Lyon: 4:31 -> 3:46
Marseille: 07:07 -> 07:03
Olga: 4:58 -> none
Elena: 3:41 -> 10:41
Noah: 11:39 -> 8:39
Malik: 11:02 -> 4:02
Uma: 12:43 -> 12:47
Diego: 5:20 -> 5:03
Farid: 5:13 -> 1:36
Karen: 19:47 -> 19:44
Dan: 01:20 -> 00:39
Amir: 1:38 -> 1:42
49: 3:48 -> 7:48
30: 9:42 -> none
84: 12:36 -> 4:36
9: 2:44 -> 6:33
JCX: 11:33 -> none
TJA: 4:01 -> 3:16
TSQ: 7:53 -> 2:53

■ ■ ■ ■ ■ ■ ■

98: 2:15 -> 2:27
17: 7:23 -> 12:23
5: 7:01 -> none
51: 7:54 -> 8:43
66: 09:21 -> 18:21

■ ■ ■ ■ ■ ■ ■

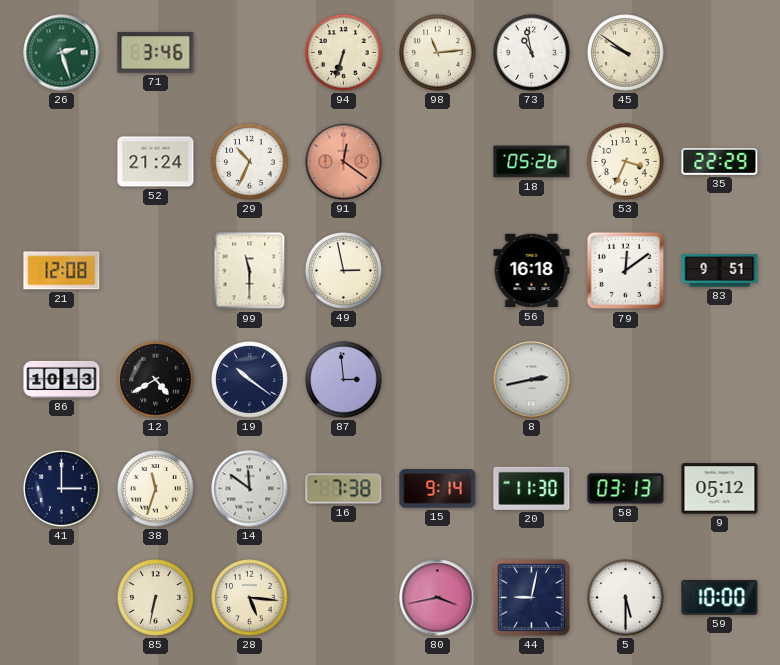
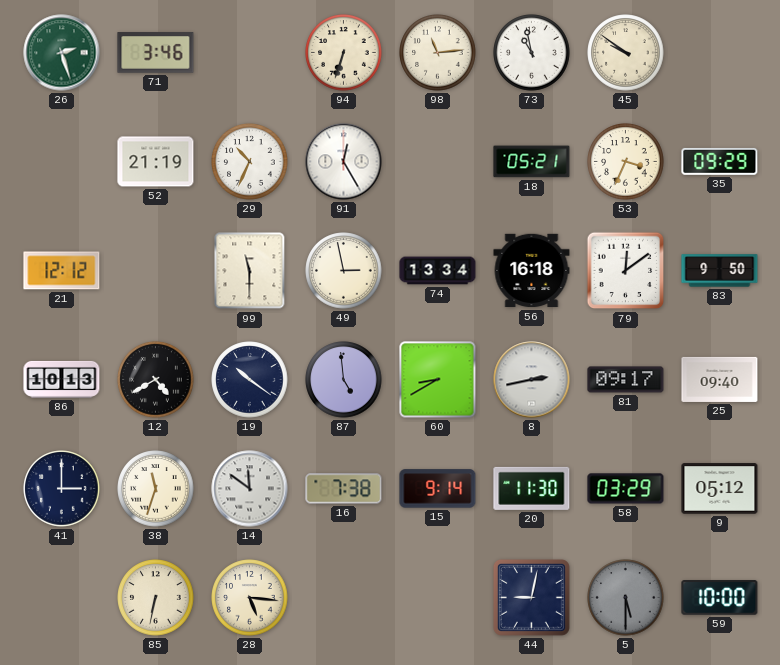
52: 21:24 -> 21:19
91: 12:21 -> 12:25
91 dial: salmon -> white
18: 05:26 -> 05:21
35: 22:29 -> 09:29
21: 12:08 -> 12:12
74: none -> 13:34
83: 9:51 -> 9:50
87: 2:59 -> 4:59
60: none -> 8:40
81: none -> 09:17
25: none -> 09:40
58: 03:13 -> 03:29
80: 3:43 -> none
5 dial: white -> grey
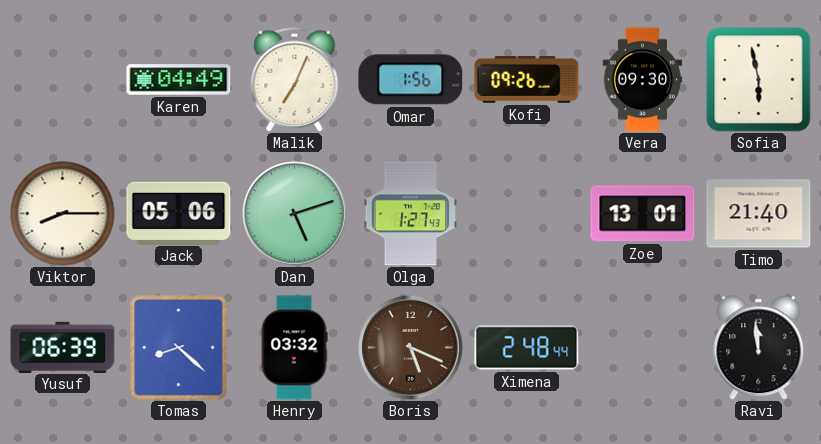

■ ■ ■ ■ ■ ■ ■

--- REQUIREMENT ---
Present the entries as a Markdown table with the columns Row and Line, starting at the line that contains "Lyon: 4:31 -> 3:46" and ending at the line that contains "49: 3:48 -> 7:48", and leave out any blank lines.

--- FINAL ANSWER ---
| Row | Line |
|---|---|
| 1 | Lyon: 4:31 -> 3:46 |
| 2 | Marseille: 07:07 -> 07:03 |
| 3 | Olga: 4:58 -> none |
| 4 | Elena: 3:41 -> 10:41 |
| 5 | Noah: 11:39 -> 8:39 |
| 6 | Malik: 11:02 -> 4:02 |
| 7 | Uma: 12:43 -> 12:47 |
| 8 | Diego: 5:20 -> 5:03 |
| 9 | Farid: 5:13 -> 1:36 |
| 10 | Karen: 19:47 -> 19:44 |
| 11 | Dan: 01:20 -> 00:39 |
| 12 | Amir: 1:38 -> 1:42 |
| 13 | 49: 3:48 -> 7:48 |